* [Task]: Starting at the line with "tan 1x1 brick [615,187,675,261]" and going on through the line with "lime 1x1 cone [352,89,387,148] -> none", reproduce each line in the records below exactly and nothing more.

* [Entries provided]:
──────────────────────────────
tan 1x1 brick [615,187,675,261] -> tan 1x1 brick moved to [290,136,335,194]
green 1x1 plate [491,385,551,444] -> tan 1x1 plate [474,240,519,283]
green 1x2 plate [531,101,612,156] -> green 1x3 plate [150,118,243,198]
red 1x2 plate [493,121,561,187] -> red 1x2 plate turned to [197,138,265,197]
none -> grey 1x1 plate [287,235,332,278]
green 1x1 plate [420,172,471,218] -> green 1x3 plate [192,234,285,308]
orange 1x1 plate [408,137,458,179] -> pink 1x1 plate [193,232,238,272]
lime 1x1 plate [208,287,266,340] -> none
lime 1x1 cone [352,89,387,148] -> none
──────────────────────────────
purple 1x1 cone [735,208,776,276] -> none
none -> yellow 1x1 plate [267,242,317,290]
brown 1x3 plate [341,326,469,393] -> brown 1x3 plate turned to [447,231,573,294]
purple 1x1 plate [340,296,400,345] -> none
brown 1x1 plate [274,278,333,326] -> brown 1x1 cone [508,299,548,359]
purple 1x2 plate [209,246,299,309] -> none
──────────────────────────────
* [Response]:
tan 1x1 brick [615,187,675,261] -> tan 1x1 brick moved to [290,136,335,194]
green 1x1 plate [491,385,551,444] -> tan 1x1 plate [474,240,519,283]
green 1x2 plate [531,101,612,156] -> green 1x3 plate [150,118,243,198]
red 1x2 plate [493,121,561,187] -> red 1x2 plate turned to [197,138,265,197]
none -> grey 1x1 plate [287,235,332,278]
green 1x1 plate [420,172,471,218] -> green 1x3 plate [192,234,285,308]
orange 1x1 plate [408,137,458,179] -> pink 1x1 plate [193,232,238,272]
lime 1x1 plate [208,287,266,340] -> none
lime 1x1 cone [352,89,387,148] -> none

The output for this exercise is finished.